::: DATA IN THIS EXERCISE

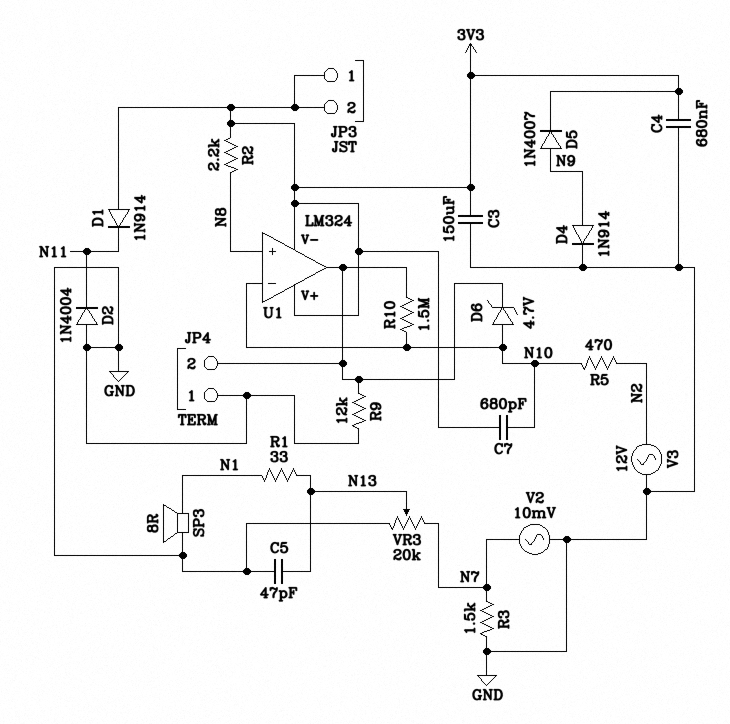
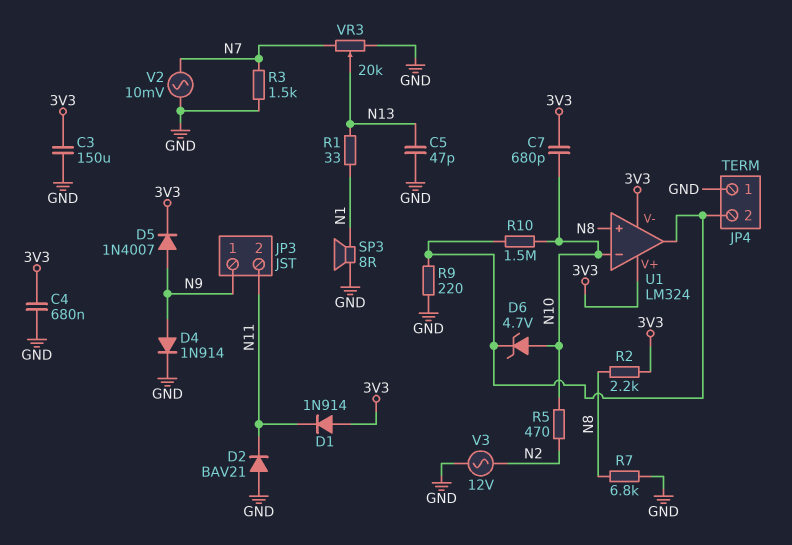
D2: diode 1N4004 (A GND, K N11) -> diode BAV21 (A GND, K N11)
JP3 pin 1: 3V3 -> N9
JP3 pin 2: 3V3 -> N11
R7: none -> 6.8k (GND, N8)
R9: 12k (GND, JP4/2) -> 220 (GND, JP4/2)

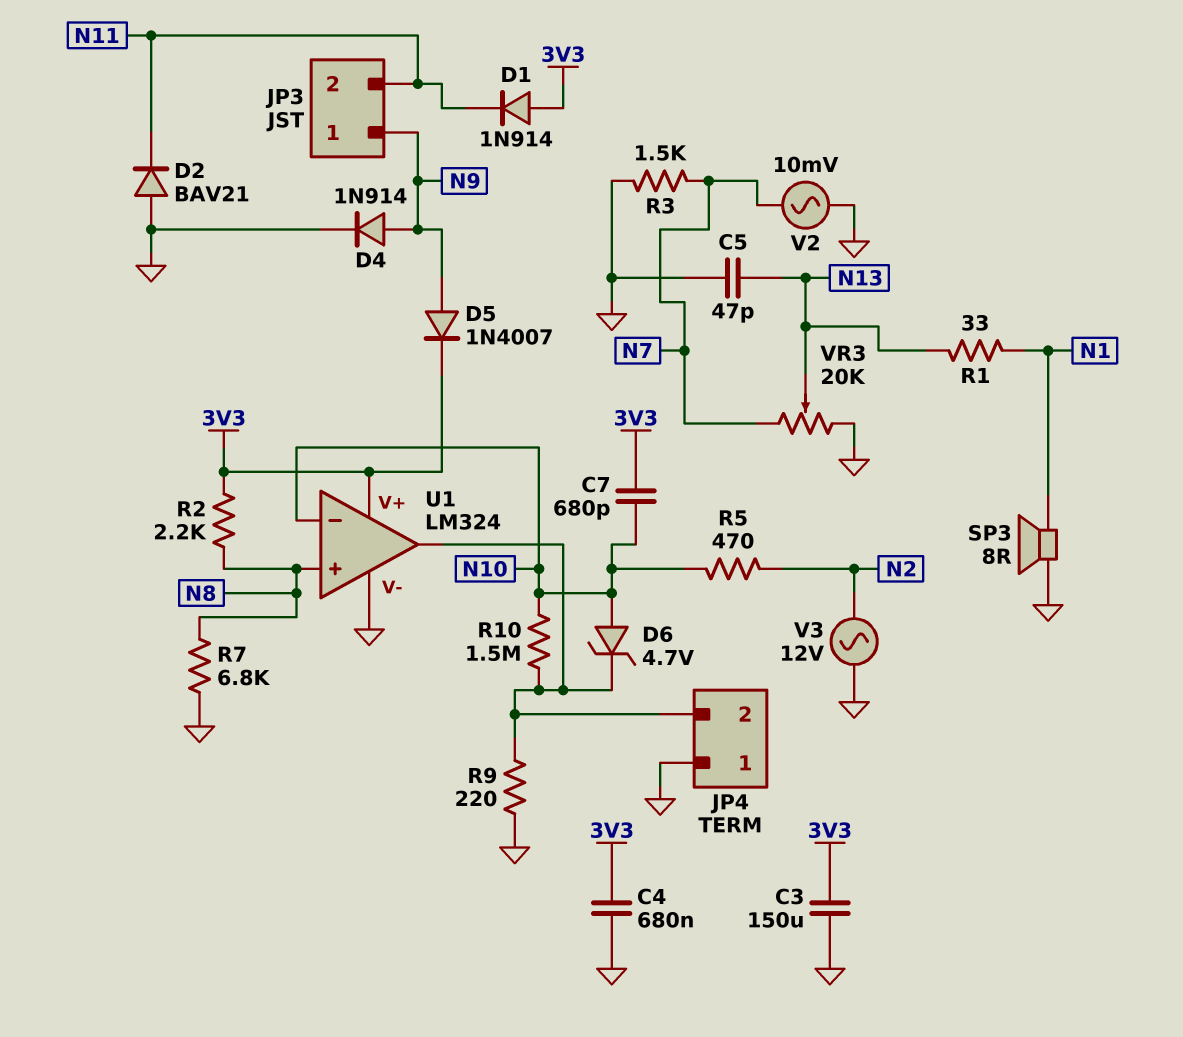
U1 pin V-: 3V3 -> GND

::::::
::: DATA IN THIS EXERCISE

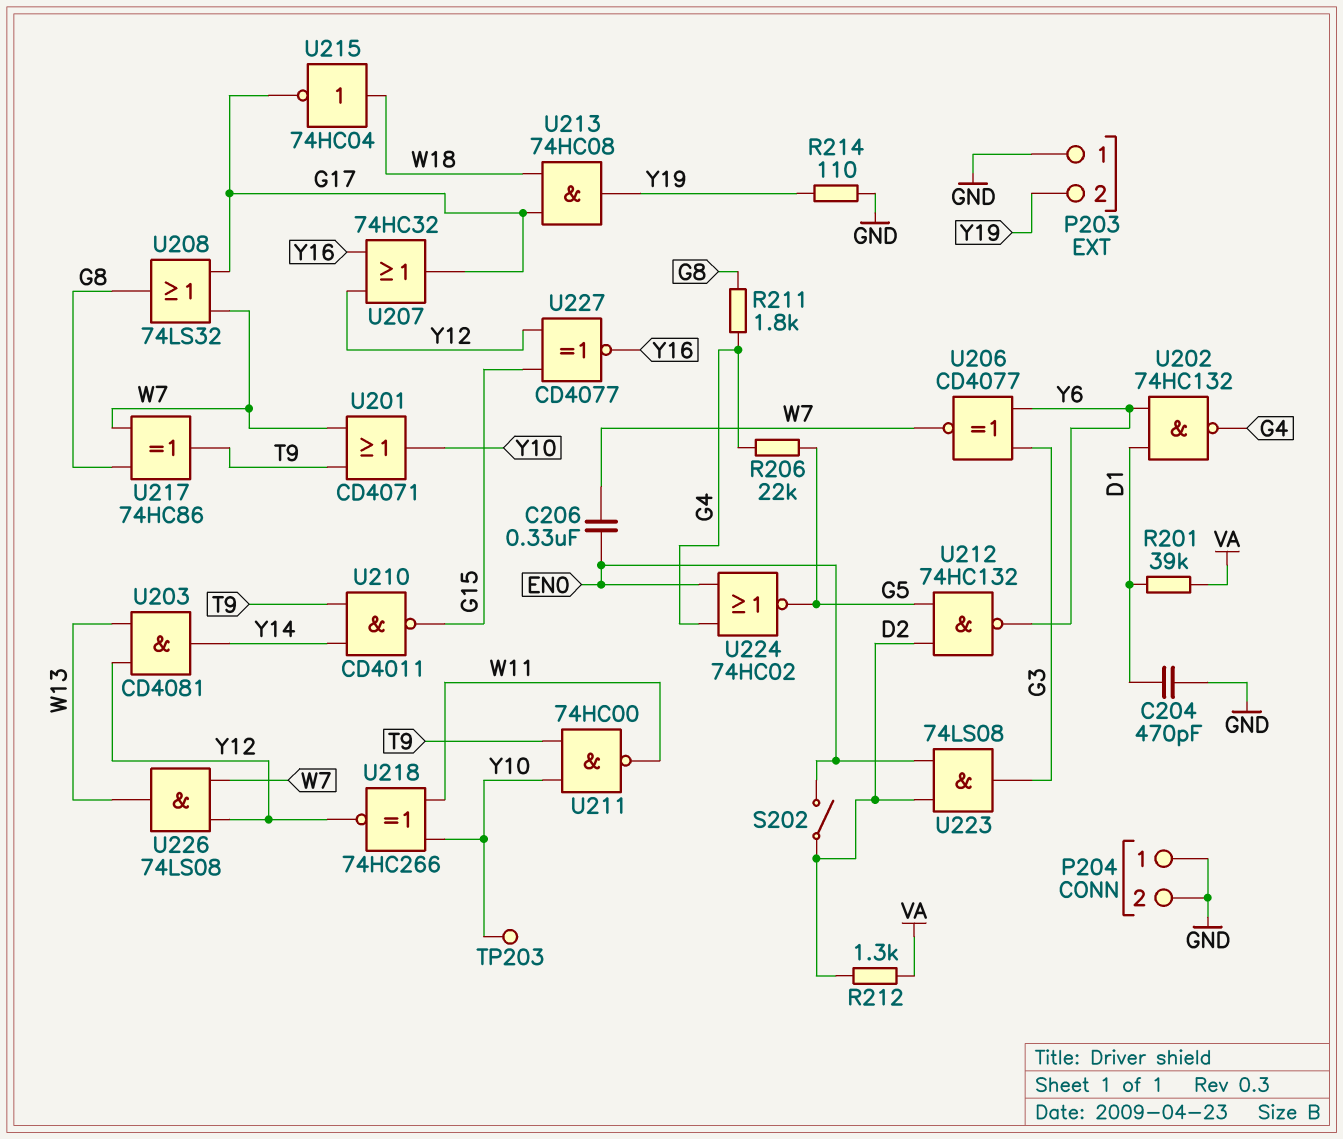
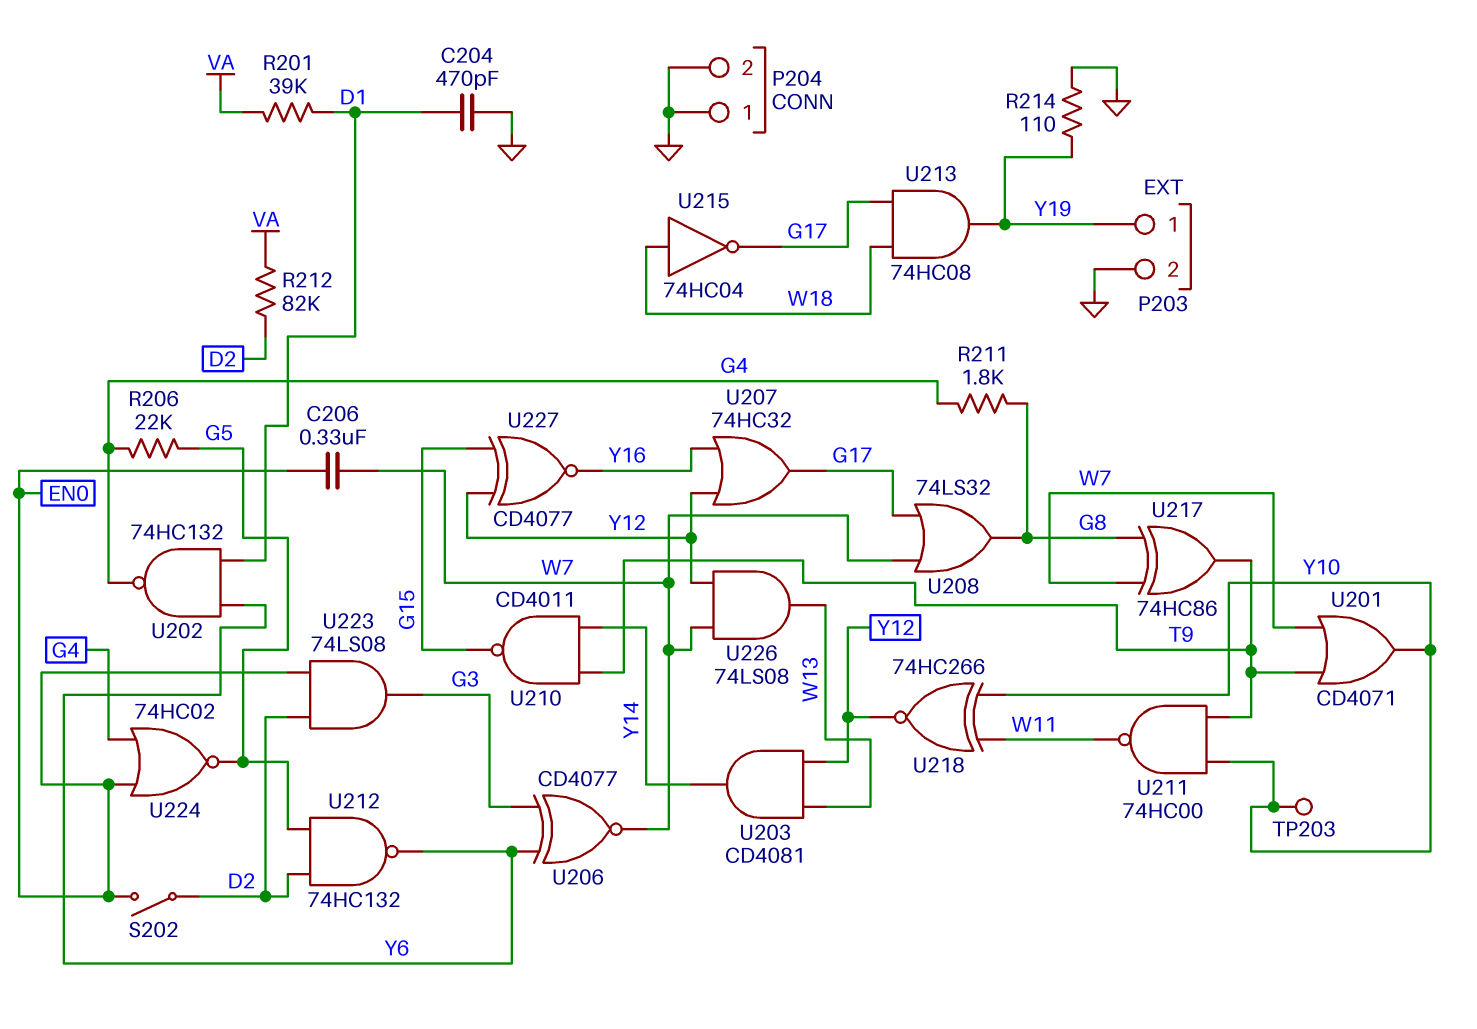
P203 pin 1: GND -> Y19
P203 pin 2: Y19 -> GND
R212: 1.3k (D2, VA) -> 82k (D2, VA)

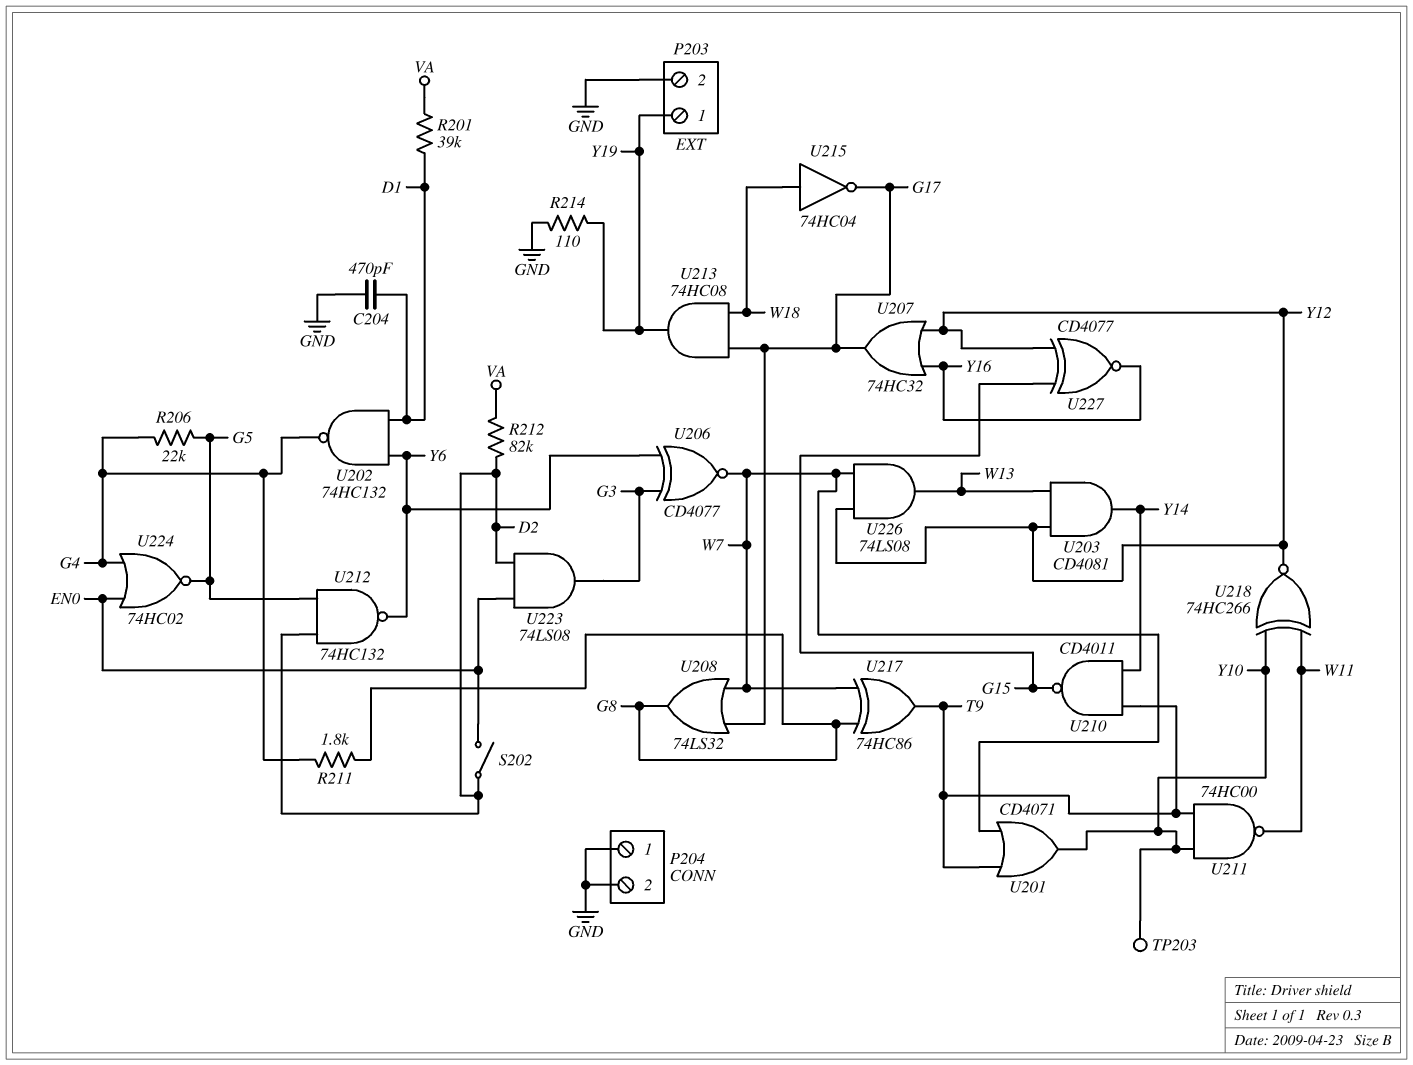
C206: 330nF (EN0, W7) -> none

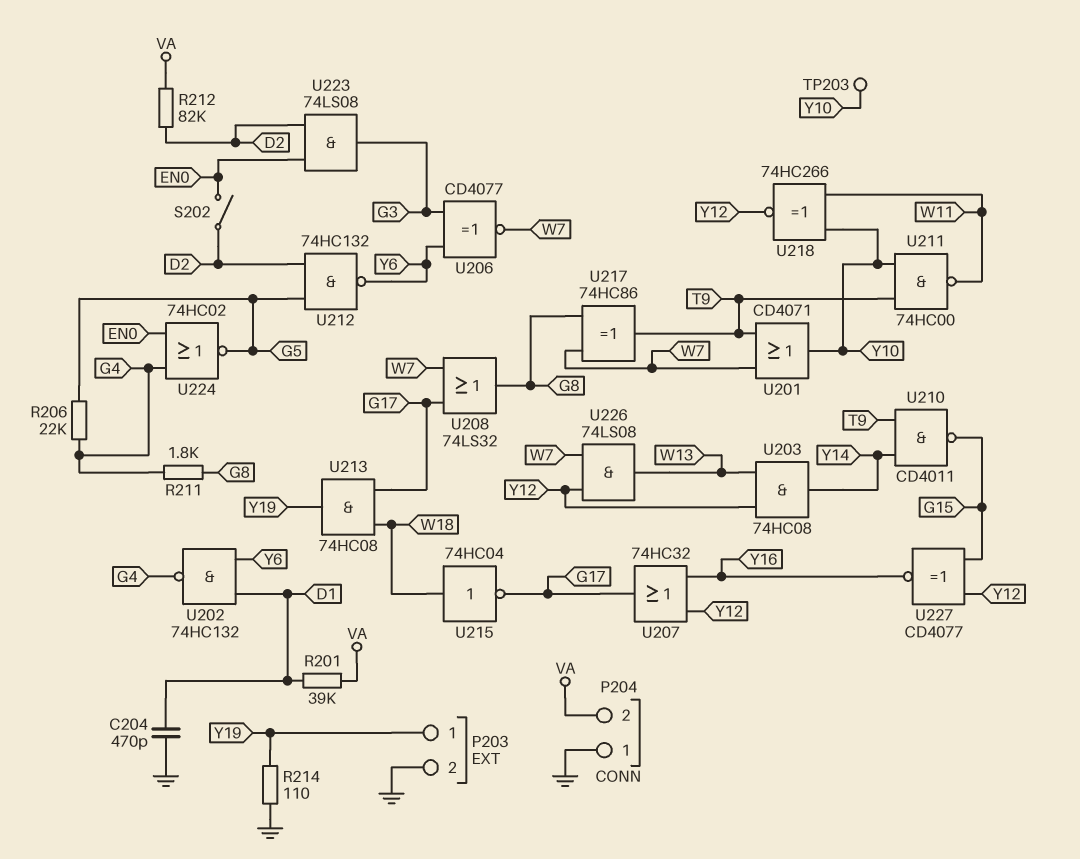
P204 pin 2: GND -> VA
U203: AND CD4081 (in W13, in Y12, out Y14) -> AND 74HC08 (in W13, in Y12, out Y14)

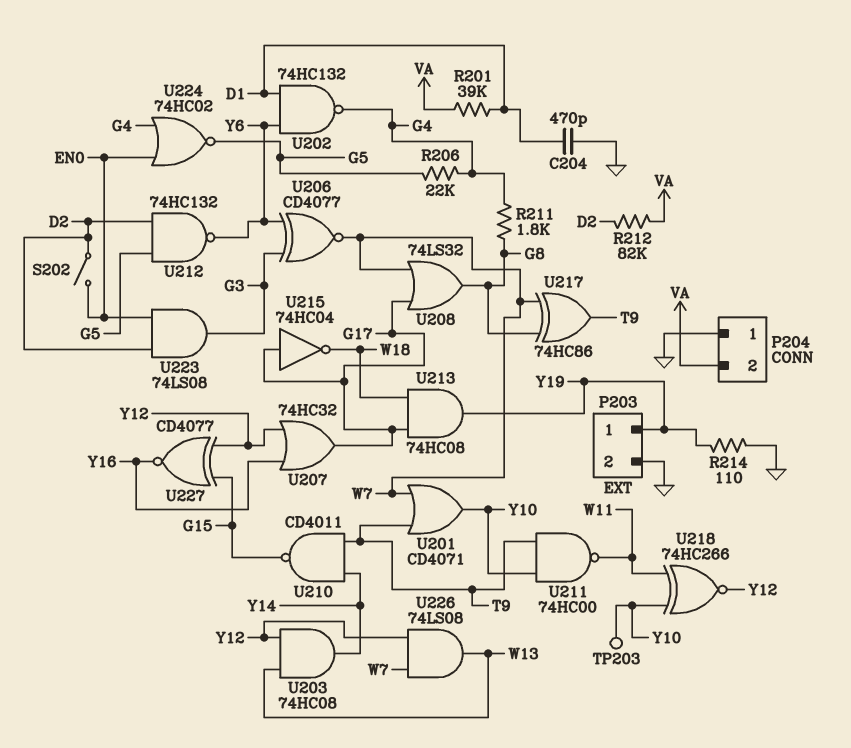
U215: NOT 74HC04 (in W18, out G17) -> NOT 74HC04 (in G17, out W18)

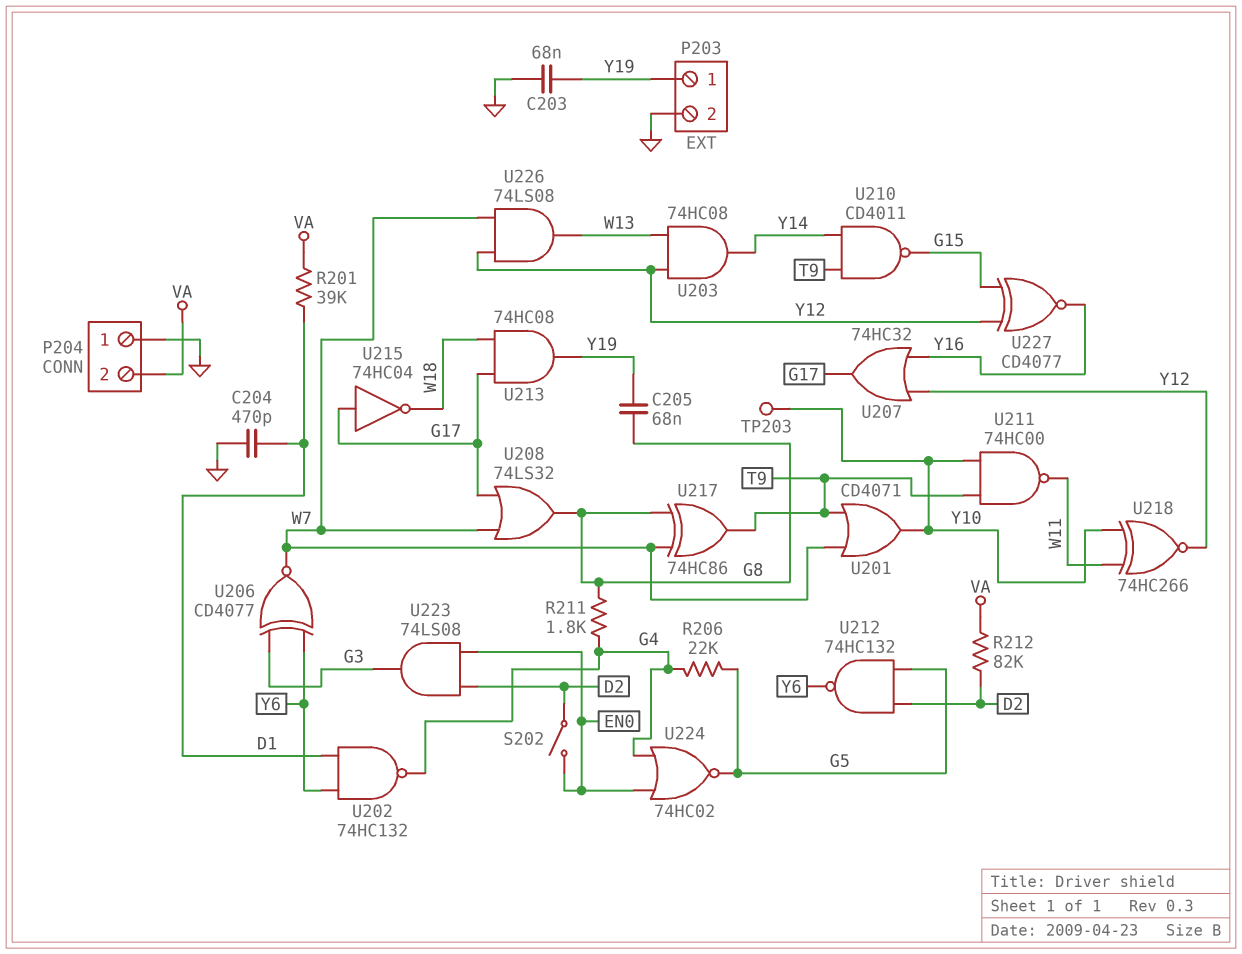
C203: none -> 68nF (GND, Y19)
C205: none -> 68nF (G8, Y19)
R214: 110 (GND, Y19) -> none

::::::

All that should appear in the answer is the lines above from the line with "D2: diode 1N4004" through the line with "U1 pin V-: 3V3 -> GND", retyped exactly, pictures left out.

D2: diode 1N4004 (A GND, K N11) -> diode BAV21 (A GND, K N11)
JP3 pin 1: 3V3 -> N9
JP3 pin 2: 3V3 -> N11
R7: none -> 6.8k (GND, N8)
R9: 12k (GND, JP4/2) -> 220 (GND, JP4/2)

U1 pin V-: 3V3 -> GND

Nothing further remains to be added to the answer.